§ Work to be completed
Return each line of the records holding the string "none".
Top of Records supplied
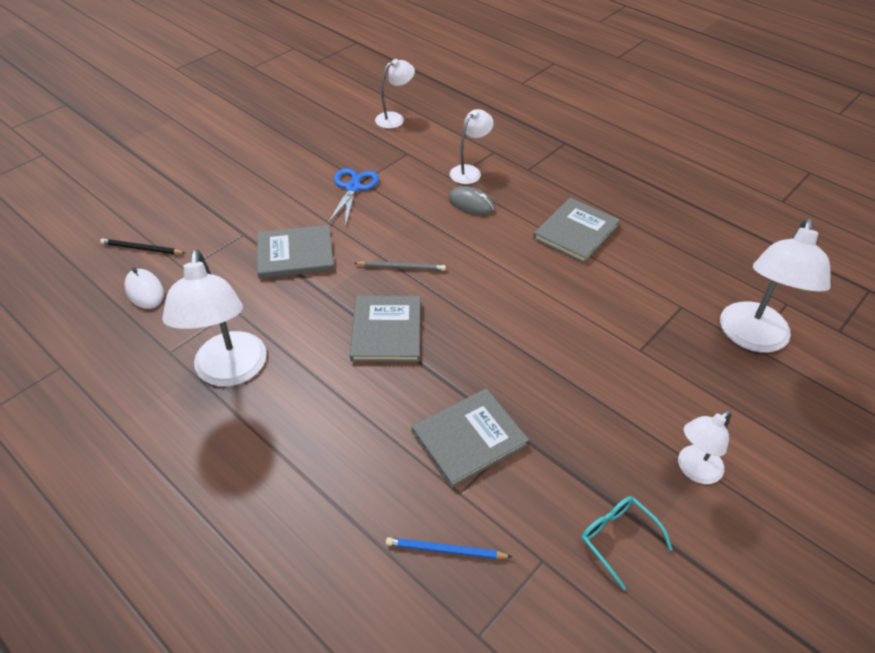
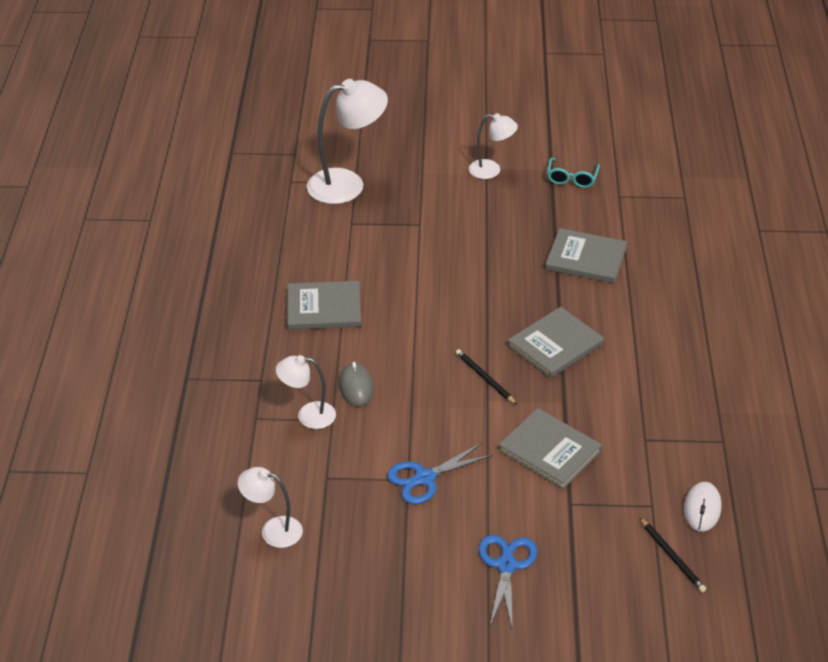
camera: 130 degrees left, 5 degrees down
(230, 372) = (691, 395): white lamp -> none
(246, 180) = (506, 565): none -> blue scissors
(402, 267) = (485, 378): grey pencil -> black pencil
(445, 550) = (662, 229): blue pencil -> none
Bottom of Records supplied
§ Answer space
(230, 372) = (691, 395): white lamp -> none
(246, 180) = (506, 565): none -> blue scissors
(445, 550) = (662, 229): blue pencil -> none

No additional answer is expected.